%%
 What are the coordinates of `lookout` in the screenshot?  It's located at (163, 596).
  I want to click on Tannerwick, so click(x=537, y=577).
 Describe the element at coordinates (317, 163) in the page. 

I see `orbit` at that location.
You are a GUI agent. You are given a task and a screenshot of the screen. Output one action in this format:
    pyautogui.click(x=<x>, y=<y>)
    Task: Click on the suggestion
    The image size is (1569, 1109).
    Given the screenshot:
%%
_What is being asked_. Could you copy out every one of the lines above word for word?

_Response_.
 What are the coordinates of `lookout` in the screenshot?  It's located at (163, 596).
  I want to click on Tannerwick, so click(x=537, y=577).
 Describe the element at coordinates (317, 163) in the page. 

I see `orbit` at that location.
You are a GUI agent. You are given a task and a screenshot of the screen. Output one action in this format:
    pyautogui.click(x=<x>, y=<y>)
    Task: Click on the suggestion
    The image size is (1569, 1109).
    Given the screenshot:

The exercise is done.